◆ RECORDS ◆
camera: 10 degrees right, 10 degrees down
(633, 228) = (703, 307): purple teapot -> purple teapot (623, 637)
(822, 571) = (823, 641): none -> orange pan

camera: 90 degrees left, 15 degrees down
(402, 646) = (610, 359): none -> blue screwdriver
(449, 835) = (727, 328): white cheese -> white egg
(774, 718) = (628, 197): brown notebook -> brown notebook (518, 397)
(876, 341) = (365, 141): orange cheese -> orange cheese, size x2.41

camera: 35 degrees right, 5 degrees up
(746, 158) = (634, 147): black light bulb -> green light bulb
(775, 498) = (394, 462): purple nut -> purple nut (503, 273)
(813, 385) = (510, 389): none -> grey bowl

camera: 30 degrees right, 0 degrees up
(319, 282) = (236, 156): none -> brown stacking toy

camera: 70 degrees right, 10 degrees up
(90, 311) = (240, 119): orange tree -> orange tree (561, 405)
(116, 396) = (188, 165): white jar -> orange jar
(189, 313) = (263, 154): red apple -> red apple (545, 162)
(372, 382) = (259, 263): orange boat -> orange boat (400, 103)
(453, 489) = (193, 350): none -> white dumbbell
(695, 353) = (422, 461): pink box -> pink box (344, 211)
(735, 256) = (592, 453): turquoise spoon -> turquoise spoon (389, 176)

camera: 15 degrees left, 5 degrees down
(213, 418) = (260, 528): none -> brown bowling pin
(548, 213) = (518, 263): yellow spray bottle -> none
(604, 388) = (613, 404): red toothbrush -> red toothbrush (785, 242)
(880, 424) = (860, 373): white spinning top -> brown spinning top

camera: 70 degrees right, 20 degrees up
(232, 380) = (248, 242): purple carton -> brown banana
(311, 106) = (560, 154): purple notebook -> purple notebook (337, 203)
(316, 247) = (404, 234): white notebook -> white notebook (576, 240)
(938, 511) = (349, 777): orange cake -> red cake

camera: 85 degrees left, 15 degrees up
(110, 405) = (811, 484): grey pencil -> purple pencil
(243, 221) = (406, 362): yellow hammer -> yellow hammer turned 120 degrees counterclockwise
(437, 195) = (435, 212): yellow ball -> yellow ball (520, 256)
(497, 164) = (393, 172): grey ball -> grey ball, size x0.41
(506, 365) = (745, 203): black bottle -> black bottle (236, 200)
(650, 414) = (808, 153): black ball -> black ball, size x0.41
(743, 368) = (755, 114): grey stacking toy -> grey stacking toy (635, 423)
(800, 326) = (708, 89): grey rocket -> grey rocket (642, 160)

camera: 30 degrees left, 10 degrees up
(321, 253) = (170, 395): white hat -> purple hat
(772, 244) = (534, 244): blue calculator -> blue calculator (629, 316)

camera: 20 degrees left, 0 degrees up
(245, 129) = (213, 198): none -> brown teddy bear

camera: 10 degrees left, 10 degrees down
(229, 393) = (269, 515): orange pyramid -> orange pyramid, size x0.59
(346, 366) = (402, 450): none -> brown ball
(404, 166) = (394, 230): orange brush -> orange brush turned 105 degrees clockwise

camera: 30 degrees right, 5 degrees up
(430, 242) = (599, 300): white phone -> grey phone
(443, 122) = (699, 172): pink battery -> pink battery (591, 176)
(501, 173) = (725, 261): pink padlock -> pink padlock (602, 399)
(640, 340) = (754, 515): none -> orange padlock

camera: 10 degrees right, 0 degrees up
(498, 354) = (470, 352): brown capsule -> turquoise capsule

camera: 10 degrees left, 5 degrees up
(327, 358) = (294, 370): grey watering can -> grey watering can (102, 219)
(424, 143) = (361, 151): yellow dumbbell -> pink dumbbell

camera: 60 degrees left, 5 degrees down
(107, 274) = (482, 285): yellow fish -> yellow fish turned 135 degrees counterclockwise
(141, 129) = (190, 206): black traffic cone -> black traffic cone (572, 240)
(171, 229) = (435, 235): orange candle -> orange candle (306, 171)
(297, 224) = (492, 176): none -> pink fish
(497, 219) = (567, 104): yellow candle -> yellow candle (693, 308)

◆ TASK TO COMPLETE ◆
Take the entries above and return only the lines from the one with "(813, 385) = (510, 389): none -> grey bowl" to the one with "(311, 106) = (560, 154): purple", both included, unchanged.

◆ RESPONSE ◆
(813, 385) = (510, 389): none -> grey bowl

camera: 30 degrees right, 0 degrees up
(319, 282) = (236, 156): none -> brown stacking toy

camera: 70 degrees right, 10 degrees up
(90, 311) = (240, 119): orange tree -> orange tree (561, 405)
(116, 396) = (188, 165): white jar -> orange jar
(189, 313) = (263, 154): red apple -> red apple (545, 162)
(372, 382) = (259, 263): orange boat -> orange boat (400, 103)
(453, 489) = (193, 350): none -> white dumbbell
(695, 353) = (422, 461): pink box -> pink box (344, 211)
(735, 256) = (592, 453): turquoise spoon -> turquoise spoon (389, 176)

camera: 15 degrees left, 5 degrees down
(213, 418) = (260, 528): none -> brown bowling pin
(548, 213) = (518, 263): yellow spray bottle -> none
(604, 388) = (613, 404): red toothbrush -> red toothbrush (785, 242)
(880, 424) = (860, 373): white spinning top -> brown spinning top

camera: 70 degrees right, 20 degrees up
(232, 380) = (248, 242): purple carton -> brown banana
(311, 106) = (560, 154): purple notebook -> purple notebook (337, 203)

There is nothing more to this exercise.